DIRECTIVE
Starting at the first line below and stopping after the line that contains "Stephen Reynolds [242, 96]", change every "center" to "midpoint" and leave everything else as it is.

Part of a data file

▼

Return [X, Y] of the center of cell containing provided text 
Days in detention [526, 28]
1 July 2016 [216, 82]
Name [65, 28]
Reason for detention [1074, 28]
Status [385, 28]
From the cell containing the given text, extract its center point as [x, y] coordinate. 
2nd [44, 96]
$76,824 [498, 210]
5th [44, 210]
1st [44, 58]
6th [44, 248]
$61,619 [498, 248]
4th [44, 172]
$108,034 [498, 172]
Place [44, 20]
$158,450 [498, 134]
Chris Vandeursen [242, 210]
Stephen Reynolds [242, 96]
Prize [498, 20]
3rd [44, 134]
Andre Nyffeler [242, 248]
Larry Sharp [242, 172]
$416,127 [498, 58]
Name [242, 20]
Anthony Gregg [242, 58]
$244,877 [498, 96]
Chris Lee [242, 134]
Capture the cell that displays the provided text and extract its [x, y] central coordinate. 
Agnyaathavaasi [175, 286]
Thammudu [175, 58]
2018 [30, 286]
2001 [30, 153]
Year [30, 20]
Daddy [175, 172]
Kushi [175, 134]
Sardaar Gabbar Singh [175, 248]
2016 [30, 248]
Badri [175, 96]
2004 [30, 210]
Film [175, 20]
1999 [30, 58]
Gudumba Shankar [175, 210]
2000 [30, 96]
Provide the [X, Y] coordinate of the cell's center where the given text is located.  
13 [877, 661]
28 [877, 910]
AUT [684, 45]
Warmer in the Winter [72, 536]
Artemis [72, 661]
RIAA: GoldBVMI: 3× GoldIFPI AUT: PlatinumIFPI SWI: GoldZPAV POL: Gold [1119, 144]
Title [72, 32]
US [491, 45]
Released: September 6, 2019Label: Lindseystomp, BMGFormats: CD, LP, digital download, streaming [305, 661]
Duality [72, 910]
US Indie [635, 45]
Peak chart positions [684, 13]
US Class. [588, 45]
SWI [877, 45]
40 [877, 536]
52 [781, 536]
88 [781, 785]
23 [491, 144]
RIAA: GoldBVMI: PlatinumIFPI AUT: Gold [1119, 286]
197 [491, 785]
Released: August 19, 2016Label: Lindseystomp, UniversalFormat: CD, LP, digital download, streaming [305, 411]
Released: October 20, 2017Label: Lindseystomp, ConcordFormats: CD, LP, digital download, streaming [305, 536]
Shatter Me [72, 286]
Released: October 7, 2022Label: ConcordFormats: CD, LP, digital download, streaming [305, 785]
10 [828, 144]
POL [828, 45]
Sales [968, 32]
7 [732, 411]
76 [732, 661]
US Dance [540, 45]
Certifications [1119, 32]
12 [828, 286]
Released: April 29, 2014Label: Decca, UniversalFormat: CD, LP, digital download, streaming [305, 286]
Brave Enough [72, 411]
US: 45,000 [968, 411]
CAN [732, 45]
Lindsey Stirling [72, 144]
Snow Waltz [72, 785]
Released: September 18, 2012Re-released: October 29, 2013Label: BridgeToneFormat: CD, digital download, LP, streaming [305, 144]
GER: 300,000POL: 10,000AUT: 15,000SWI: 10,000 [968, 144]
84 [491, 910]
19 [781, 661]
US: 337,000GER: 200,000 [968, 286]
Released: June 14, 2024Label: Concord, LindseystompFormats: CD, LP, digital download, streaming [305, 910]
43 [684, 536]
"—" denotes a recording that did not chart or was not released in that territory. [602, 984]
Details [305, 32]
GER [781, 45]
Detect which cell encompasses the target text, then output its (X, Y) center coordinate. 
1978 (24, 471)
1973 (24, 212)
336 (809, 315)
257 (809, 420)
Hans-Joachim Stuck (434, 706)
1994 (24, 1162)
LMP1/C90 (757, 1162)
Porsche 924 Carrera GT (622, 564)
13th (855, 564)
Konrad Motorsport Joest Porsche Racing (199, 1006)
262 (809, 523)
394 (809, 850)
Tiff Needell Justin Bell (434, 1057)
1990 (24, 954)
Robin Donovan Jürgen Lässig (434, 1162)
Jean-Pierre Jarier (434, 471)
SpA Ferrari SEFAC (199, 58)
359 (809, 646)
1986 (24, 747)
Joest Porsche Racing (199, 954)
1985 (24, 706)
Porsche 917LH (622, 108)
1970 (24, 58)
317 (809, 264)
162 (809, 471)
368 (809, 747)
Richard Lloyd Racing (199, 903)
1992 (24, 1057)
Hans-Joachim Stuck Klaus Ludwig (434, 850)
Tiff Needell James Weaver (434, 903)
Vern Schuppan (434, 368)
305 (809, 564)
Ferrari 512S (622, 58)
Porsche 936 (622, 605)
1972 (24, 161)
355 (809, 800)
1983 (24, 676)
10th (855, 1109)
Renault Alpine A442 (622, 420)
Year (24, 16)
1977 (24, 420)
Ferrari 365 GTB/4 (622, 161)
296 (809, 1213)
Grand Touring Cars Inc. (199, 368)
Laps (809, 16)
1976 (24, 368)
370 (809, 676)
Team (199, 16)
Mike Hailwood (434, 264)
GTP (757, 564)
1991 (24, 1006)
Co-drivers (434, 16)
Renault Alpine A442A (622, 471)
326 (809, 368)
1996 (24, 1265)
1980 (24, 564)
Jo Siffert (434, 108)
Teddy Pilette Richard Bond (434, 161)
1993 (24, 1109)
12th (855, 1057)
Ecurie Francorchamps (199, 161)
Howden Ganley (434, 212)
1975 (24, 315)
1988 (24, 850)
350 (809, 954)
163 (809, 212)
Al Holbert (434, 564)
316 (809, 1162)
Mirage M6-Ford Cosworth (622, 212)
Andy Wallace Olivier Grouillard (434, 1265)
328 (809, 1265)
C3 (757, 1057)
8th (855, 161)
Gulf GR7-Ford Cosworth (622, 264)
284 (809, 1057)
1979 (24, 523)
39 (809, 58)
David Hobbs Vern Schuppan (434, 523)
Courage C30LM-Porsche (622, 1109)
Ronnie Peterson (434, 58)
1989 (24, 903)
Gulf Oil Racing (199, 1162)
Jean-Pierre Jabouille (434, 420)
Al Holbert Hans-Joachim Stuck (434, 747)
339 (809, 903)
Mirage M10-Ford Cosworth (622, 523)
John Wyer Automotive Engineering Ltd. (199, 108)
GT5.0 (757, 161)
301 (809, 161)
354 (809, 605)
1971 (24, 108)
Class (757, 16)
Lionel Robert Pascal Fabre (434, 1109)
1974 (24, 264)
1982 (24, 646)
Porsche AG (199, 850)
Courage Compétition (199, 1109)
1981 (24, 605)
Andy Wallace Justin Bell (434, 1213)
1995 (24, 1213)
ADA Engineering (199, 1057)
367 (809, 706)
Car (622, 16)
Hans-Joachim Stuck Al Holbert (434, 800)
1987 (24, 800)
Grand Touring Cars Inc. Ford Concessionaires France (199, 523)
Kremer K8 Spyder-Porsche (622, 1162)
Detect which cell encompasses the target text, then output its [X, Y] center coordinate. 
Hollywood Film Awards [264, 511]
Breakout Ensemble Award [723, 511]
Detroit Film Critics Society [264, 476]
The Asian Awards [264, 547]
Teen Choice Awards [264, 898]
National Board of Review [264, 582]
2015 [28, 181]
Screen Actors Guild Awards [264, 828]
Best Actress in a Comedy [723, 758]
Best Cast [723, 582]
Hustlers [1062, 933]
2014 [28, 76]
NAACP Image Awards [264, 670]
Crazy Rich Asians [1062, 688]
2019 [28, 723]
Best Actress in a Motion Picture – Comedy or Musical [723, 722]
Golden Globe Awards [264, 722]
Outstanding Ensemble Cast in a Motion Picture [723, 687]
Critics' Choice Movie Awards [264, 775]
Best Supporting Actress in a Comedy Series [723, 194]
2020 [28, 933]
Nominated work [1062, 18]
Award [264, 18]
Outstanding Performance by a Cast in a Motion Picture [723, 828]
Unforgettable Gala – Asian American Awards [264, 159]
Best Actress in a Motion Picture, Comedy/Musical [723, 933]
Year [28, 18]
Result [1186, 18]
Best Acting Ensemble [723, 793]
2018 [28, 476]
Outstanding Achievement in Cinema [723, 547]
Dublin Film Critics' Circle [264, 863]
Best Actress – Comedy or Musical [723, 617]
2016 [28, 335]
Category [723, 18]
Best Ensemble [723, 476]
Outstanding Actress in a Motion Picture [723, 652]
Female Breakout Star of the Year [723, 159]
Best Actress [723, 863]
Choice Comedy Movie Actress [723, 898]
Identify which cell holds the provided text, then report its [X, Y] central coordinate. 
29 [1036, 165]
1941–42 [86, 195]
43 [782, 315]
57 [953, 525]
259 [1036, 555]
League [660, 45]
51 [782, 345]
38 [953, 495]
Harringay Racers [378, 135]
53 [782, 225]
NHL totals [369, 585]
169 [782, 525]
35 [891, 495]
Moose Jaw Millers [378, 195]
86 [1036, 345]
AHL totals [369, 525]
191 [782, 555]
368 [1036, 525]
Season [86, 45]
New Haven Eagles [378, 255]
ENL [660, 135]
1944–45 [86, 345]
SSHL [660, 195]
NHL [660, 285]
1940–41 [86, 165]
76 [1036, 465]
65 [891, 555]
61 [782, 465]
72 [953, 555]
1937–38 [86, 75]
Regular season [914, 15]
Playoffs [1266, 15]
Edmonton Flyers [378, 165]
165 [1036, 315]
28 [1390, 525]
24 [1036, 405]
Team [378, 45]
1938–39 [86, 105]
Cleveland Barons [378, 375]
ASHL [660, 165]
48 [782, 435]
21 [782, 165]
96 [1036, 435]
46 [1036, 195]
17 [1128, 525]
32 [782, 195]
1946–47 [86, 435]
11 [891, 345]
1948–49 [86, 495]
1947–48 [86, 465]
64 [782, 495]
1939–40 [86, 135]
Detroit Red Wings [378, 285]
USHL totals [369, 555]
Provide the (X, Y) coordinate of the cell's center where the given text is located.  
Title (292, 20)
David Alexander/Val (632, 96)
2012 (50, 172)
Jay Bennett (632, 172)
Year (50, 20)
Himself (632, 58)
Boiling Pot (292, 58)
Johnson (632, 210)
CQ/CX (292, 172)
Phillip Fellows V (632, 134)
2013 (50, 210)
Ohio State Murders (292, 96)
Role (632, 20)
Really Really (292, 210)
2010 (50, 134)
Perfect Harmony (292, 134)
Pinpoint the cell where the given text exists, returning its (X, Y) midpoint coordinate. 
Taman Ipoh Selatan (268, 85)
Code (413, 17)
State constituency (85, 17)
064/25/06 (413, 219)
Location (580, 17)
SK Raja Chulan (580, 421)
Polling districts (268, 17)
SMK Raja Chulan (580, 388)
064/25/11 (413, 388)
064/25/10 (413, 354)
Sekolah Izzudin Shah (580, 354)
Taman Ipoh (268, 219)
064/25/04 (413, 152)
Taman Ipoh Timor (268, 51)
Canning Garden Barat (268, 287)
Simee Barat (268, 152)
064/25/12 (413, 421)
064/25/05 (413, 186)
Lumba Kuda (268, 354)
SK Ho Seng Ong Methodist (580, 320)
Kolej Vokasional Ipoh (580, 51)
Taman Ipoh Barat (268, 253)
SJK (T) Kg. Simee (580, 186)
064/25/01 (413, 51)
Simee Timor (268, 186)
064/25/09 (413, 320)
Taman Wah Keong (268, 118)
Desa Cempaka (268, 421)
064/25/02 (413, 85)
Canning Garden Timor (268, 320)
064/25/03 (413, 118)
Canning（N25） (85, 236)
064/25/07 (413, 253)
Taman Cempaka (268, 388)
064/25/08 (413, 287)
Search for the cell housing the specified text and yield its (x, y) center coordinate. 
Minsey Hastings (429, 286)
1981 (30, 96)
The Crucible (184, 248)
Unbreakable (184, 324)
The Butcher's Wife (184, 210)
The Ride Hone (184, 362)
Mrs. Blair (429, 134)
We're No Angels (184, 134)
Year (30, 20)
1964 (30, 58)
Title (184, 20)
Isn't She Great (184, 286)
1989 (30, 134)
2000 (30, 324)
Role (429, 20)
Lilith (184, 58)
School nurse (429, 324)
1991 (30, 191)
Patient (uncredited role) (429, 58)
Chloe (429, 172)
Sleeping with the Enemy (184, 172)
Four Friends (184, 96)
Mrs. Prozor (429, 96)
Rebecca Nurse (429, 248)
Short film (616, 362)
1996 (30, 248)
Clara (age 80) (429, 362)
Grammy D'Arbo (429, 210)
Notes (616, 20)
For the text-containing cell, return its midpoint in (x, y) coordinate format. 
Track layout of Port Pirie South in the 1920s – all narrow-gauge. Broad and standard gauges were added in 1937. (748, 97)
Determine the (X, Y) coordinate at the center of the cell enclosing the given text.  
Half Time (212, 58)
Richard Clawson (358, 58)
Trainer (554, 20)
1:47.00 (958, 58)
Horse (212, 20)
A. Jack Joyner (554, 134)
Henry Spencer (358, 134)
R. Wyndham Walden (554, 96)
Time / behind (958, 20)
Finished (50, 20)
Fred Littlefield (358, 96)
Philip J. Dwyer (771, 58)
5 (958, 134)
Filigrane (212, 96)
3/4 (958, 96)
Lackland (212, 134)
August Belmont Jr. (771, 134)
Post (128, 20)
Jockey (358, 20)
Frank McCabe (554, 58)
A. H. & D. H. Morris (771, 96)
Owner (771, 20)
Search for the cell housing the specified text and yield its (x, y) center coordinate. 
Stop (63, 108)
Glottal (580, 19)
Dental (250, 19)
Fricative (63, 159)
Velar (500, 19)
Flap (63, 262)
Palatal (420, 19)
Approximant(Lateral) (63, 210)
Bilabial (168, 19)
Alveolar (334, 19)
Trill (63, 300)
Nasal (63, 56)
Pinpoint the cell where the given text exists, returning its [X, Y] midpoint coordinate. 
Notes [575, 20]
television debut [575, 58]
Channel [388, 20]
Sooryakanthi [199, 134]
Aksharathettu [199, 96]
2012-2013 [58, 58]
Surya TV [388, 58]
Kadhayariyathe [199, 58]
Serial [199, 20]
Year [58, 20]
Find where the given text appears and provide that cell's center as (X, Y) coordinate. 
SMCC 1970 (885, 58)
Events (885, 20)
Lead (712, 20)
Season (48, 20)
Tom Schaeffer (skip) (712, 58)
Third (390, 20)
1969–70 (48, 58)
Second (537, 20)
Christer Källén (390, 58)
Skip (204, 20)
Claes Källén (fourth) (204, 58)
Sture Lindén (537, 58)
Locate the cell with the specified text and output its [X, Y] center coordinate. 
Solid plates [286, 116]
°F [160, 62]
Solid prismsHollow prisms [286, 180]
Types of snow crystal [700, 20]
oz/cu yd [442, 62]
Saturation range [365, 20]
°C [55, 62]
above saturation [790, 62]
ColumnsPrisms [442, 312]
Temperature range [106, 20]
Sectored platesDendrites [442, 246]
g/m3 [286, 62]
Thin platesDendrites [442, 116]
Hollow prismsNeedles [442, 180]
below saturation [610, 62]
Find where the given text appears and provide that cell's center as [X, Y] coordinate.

▲

WRITTEN SOLUTION
Return [X, Y] of the midpoint of cell containing provided text 
Days in detention [526, 28]
1 July 2016 [216, 82]
Name [65, 28]
Reason for detention [1074, 28]
Status [385, 28]
From the cell containing the given text, extract its midpoint point as [x, y] coordinate. 
2nd [44, 96]
$76,824 [498, 210]
5th [44, 210]
1st [44, 58]
6th [44, 248]
$61,619 [498, 248]
4th [44, 172]
$108,034 [498, 172]
Place [44, 20]
$158,450 [498, 134]
Chris Vandeursen [242, 210]
Stephen Reynolds [242, 96]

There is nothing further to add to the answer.